→ **Instructions for the task**
Scan the records for the word "yellow". Return each line where it is found.

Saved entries
◇ ◇ ◇ ◇

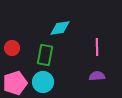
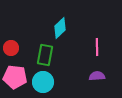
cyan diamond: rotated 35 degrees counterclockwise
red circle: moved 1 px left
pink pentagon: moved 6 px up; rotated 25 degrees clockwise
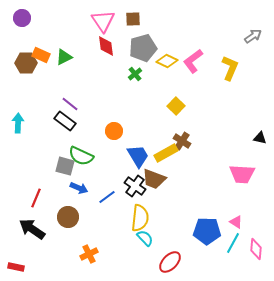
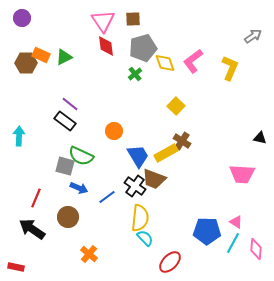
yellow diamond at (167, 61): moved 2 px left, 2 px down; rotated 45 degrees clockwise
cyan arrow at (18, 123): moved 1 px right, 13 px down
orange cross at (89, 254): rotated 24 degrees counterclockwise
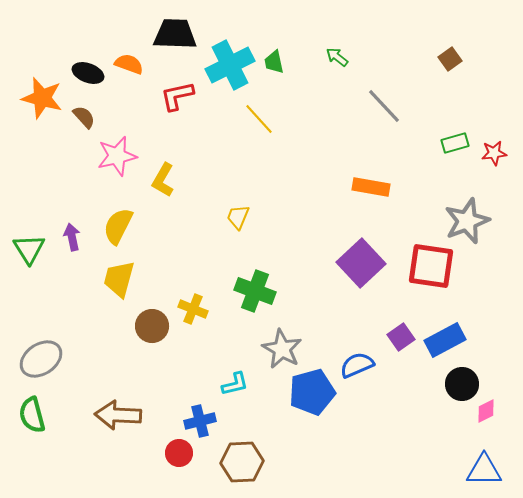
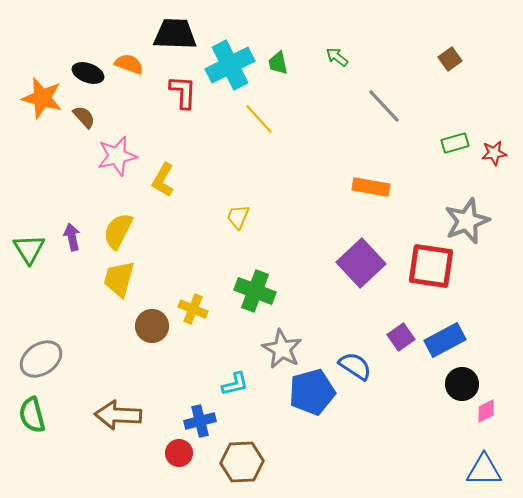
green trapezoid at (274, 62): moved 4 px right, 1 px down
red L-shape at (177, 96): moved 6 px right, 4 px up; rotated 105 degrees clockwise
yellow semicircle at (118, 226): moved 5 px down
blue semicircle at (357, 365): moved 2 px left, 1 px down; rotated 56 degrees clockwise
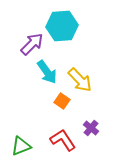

◇ ◇ ◇ ◇

→ **Reply to the task**
yellow diamond at (167, 61): moved 2 px left, 2 px down; rotated 45 degrees clockwise
yellow semicircle at (118, 226): moved 5 px down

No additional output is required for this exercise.